##### RECORDS PROVIDED
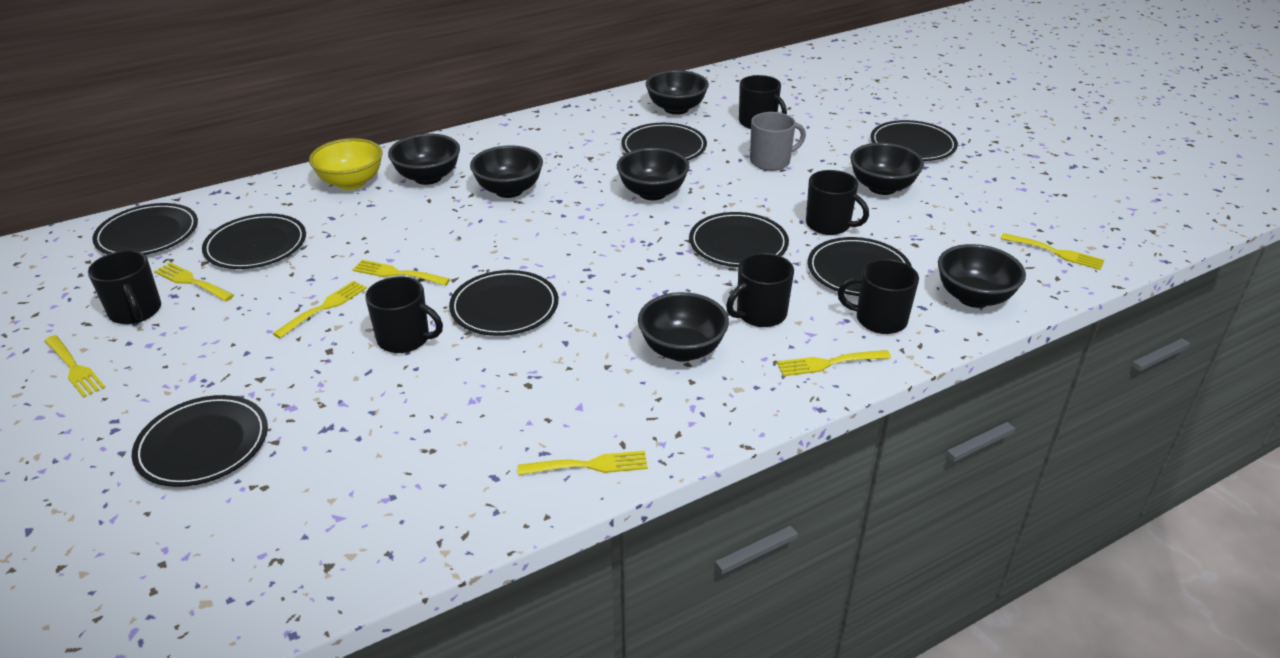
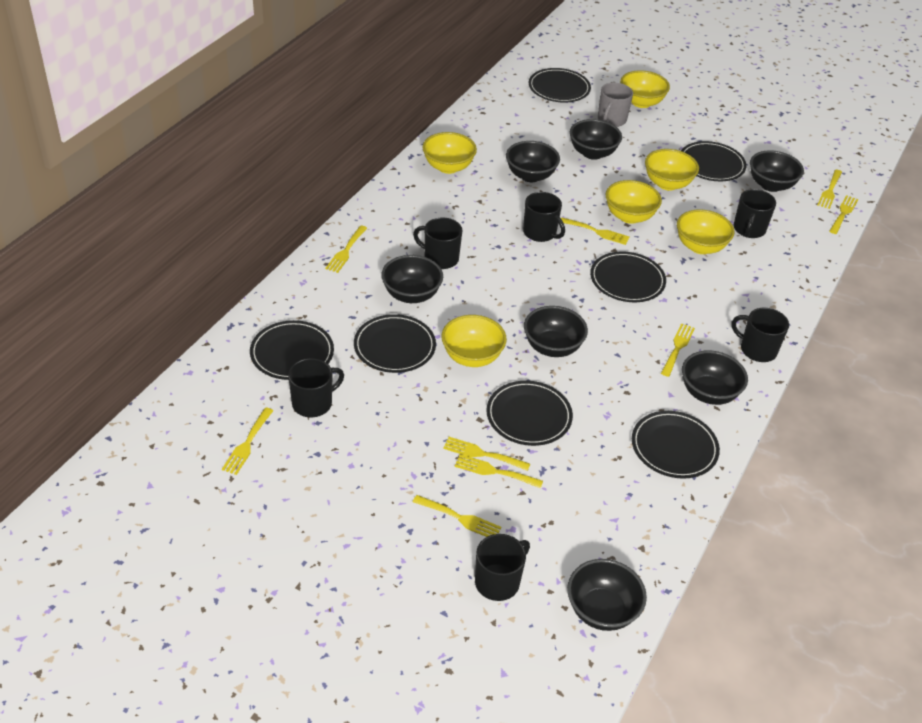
black plate: 8 -> 7
yellow bowl: 1 -> 6
yellow fork: 7 -> 9

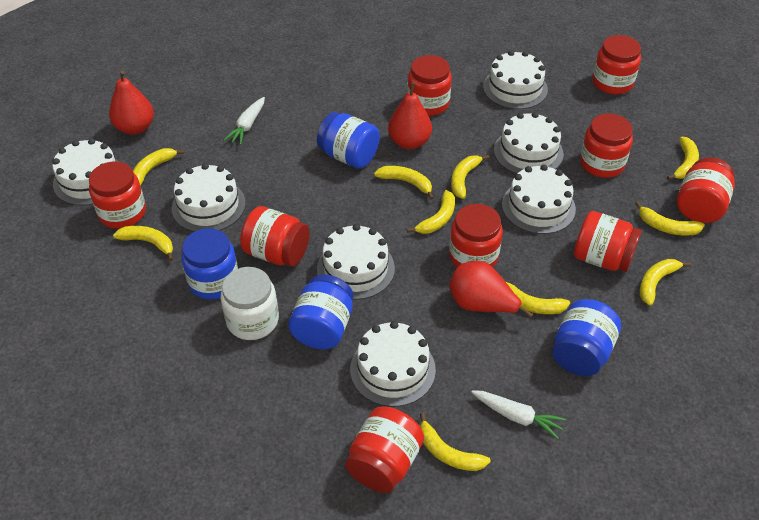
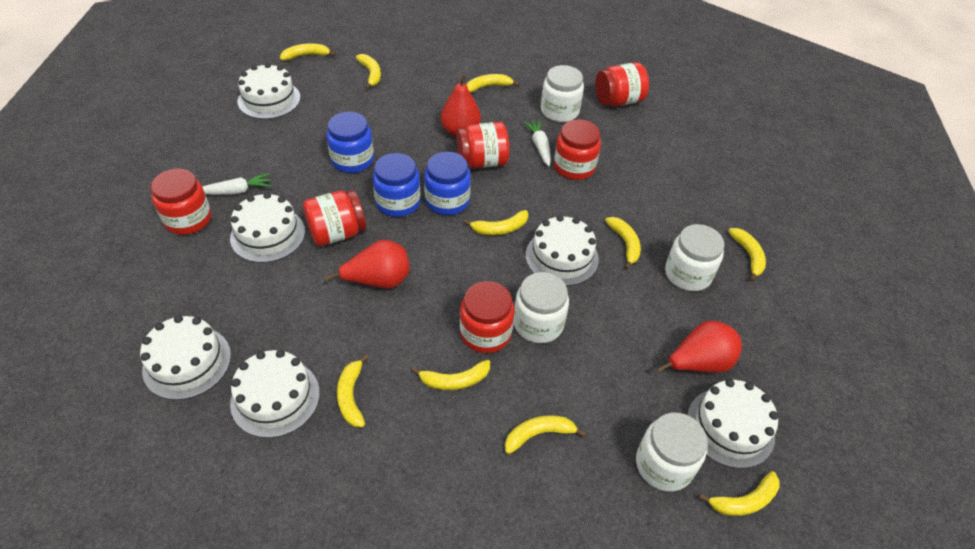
blue jar: 4 -> 3
red jar: 9 -> 6
white cake: 7 -> 6
white jar: 1 -> 4

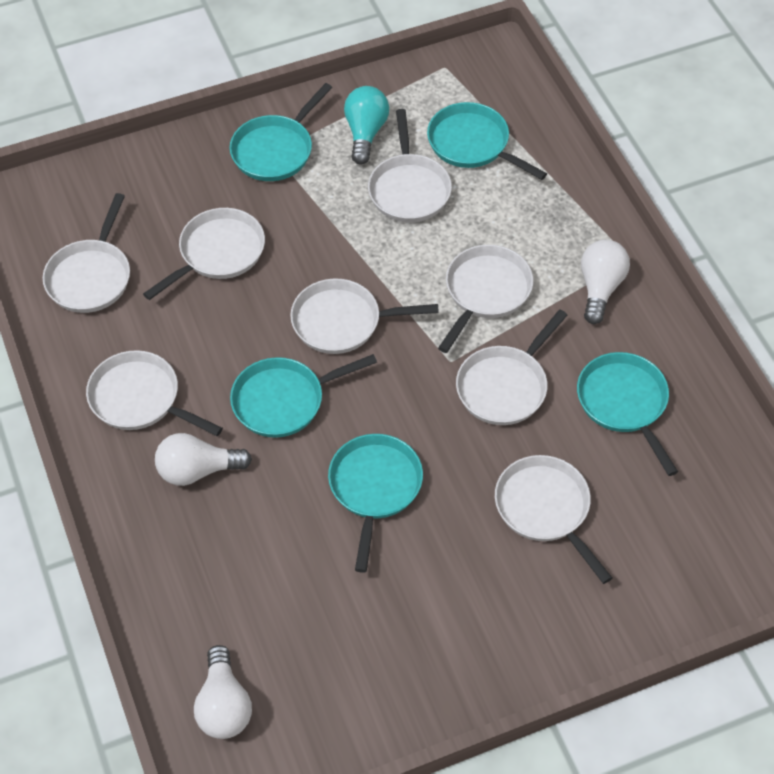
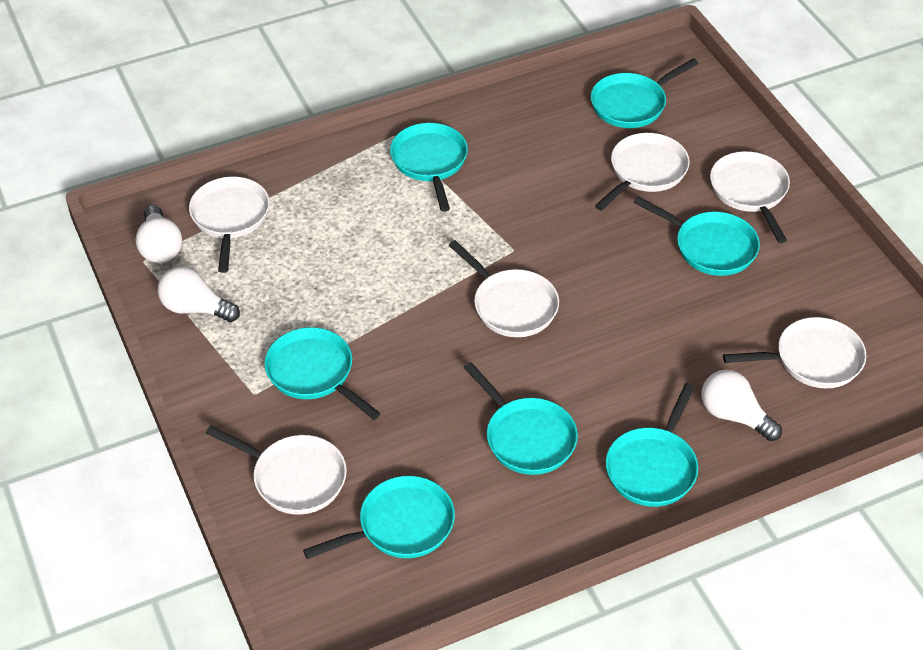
turquoise light bulb: 1 -> 0
turquoise pan: 5 -> 7
white pan: 8 -> 6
##########
**TASK BRIEF**
With the images excluded, all entries are to be given again exactly.

**RESPONSE FOR THIS EXERCISE**
black plate: 8 -> 7
yellow bowl: 1 -> 6
yellow fork: 7 -> 9

blue jar: 4 -> 3
red jar: 9 -> 6
white cake: 7 -> 6
white jar: 1 -> 4

turquoise light bulb: 1 -> 0
turquoise pan: 5 -> 7
white pan: 8 -> 6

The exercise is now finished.